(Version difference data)
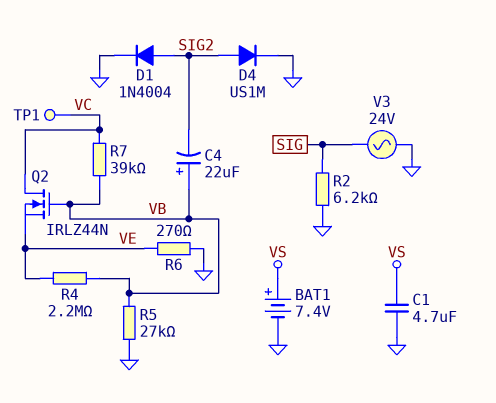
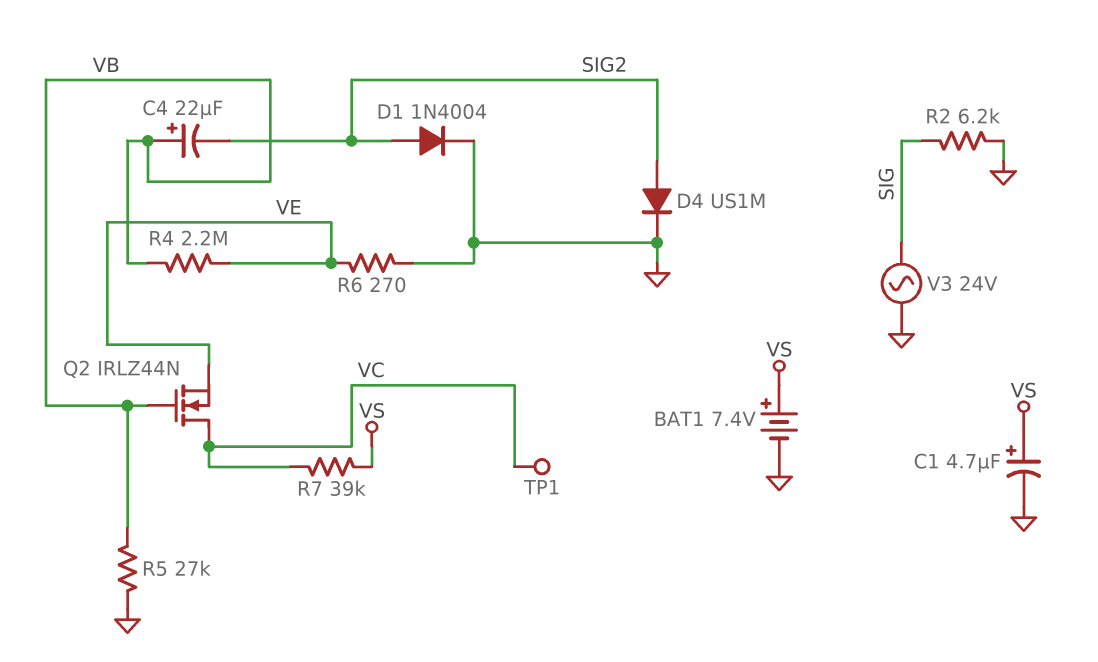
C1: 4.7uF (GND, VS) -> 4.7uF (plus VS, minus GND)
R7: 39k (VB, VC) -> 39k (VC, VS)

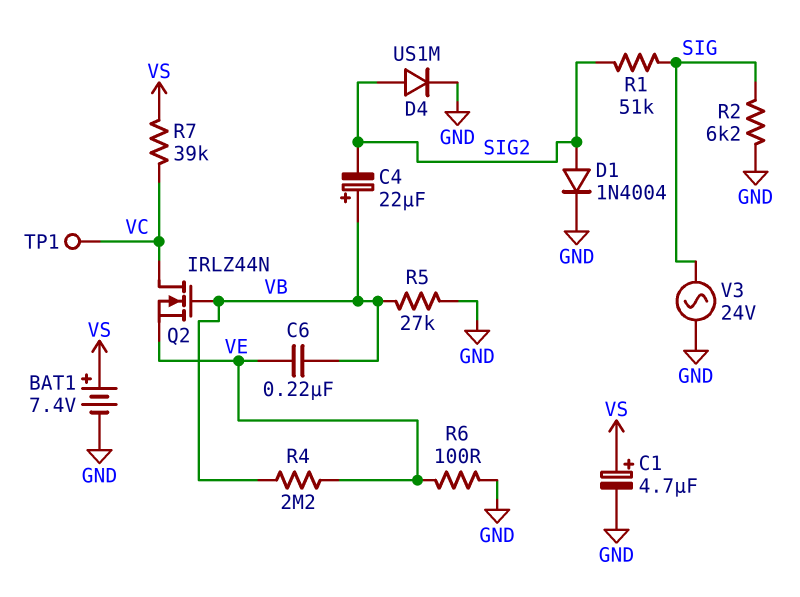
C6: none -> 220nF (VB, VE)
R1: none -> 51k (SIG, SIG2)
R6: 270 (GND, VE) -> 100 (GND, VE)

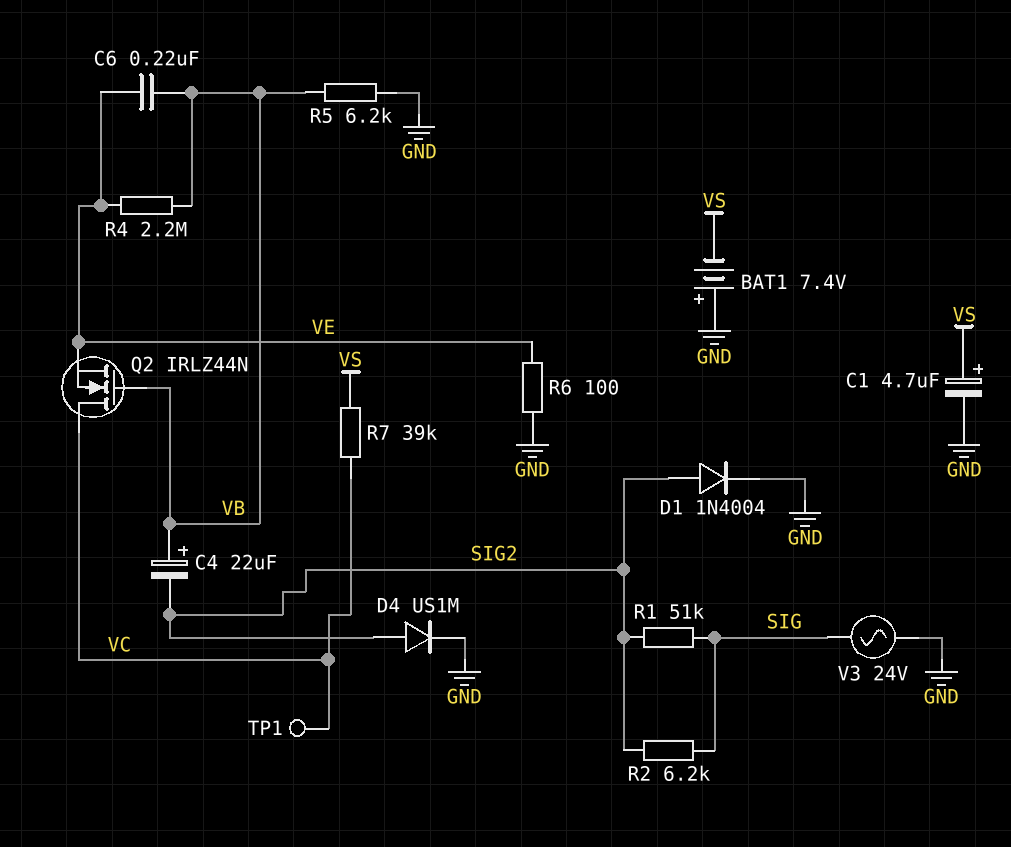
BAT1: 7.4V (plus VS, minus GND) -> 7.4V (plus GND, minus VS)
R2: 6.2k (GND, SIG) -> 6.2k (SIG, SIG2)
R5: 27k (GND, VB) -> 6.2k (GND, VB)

---

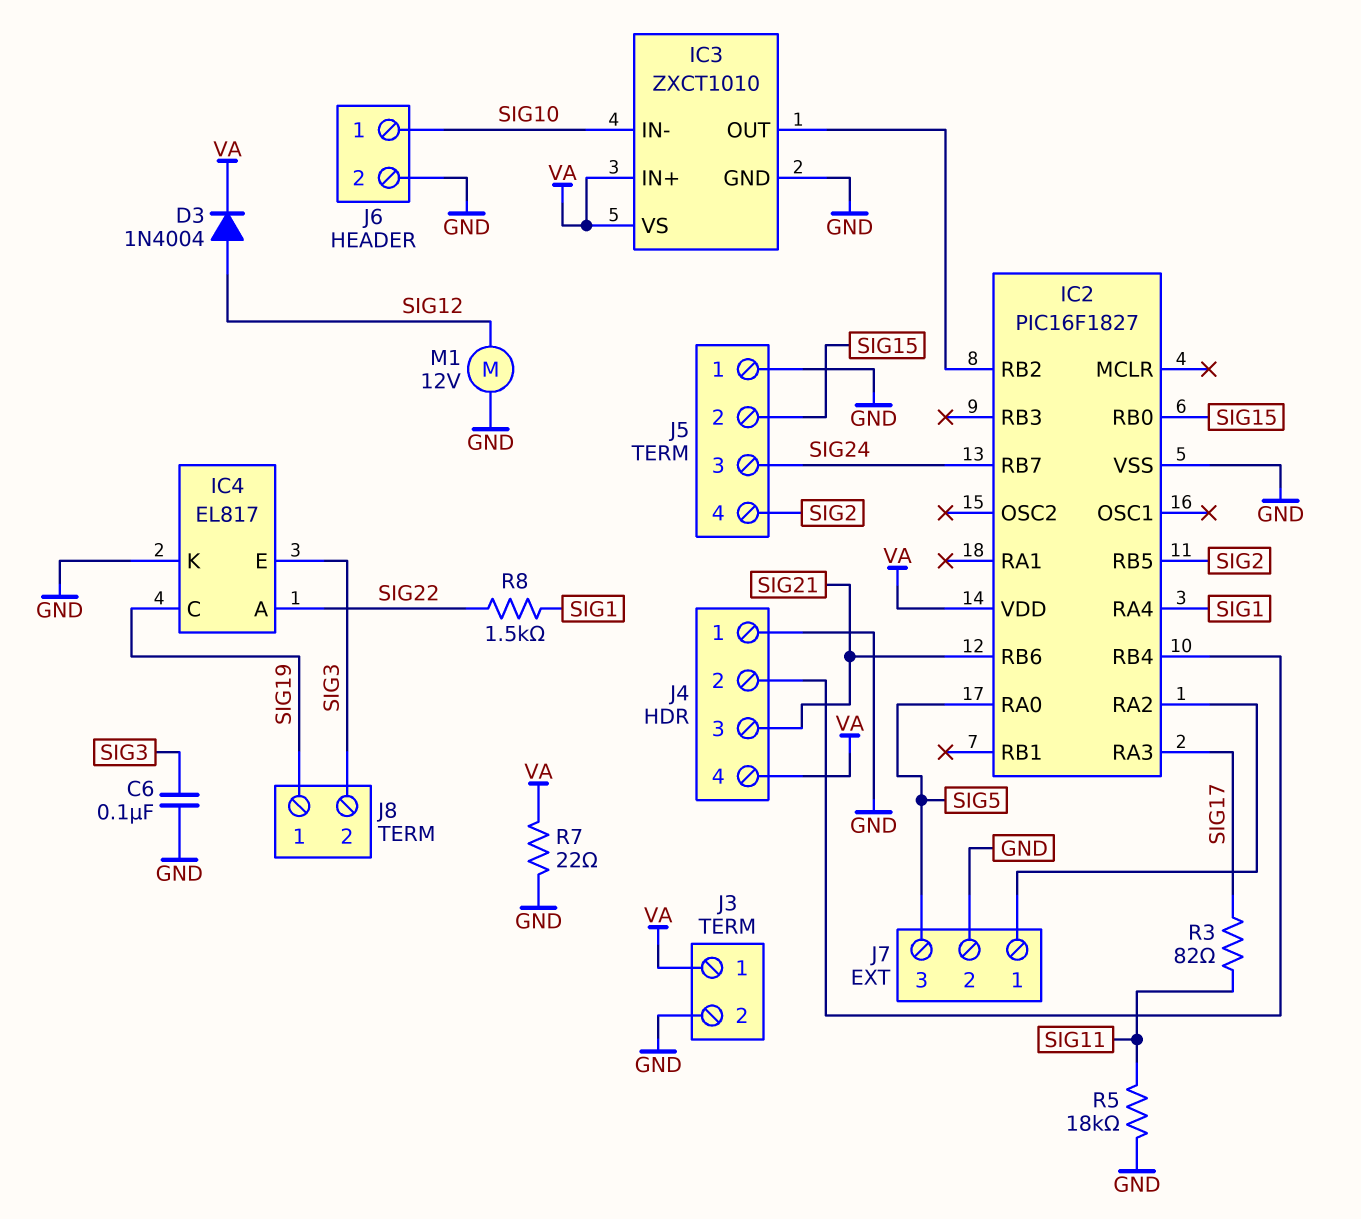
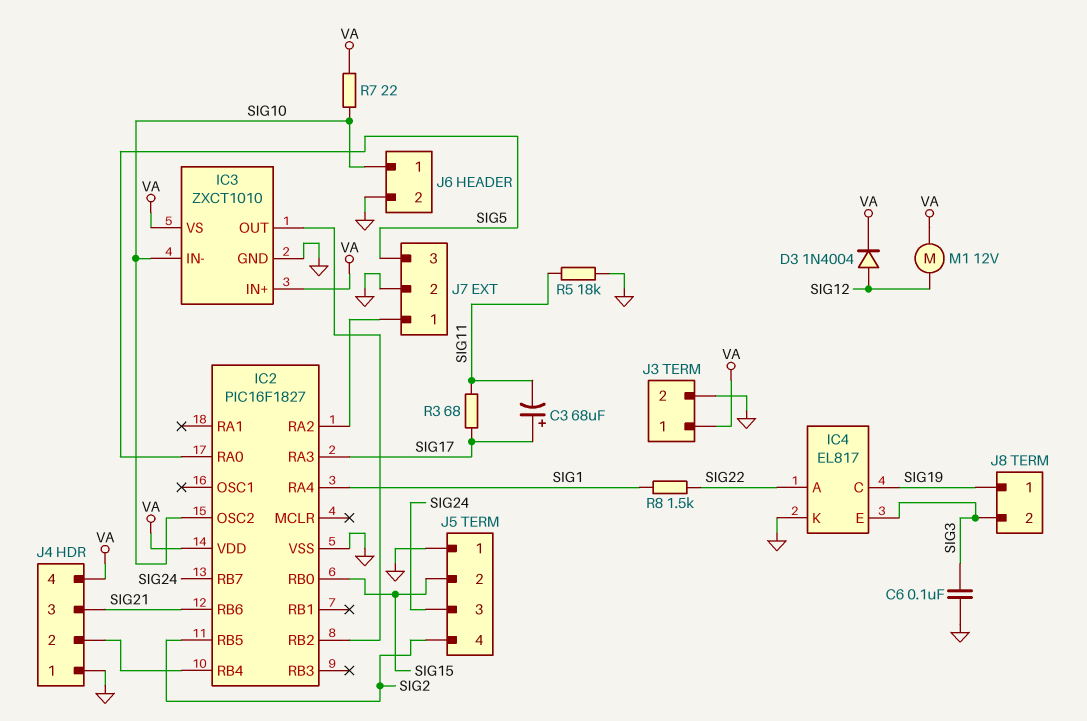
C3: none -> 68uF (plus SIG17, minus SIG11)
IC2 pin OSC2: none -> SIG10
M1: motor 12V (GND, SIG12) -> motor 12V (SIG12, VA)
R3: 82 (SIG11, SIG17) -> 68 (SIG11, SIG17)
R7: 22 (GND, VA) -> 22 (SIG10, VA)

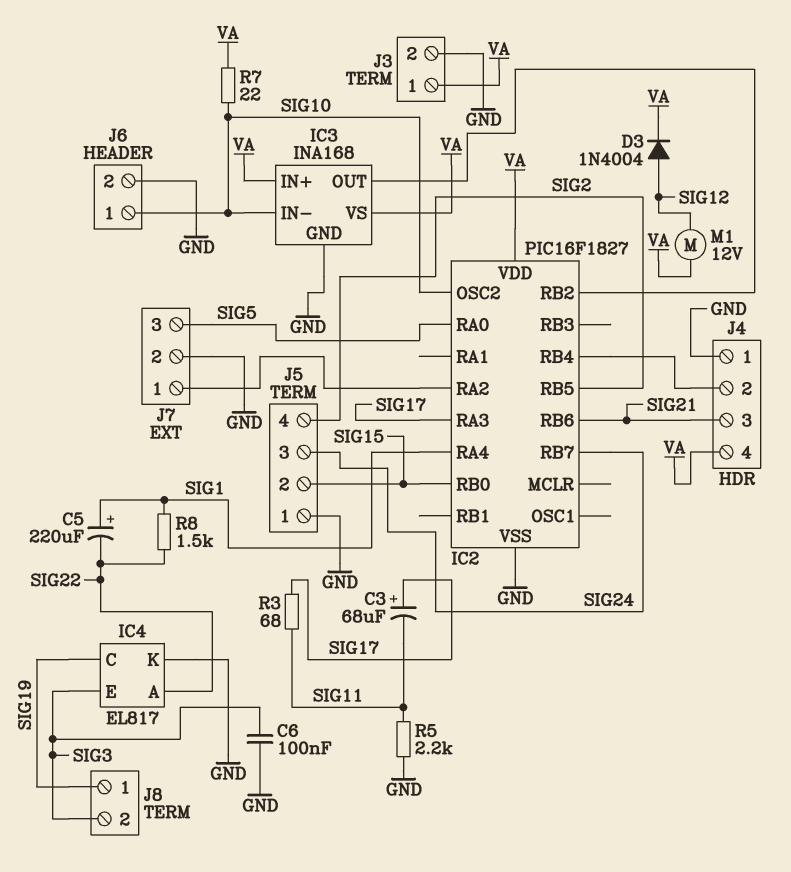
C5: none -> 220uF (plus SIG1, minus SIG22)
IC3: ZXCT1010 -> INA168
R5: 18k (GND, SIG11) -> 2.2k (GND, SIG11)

Task: On how many lines of the data does the word "minus" appear? Reply with the number alone.

Response to the exercise: 4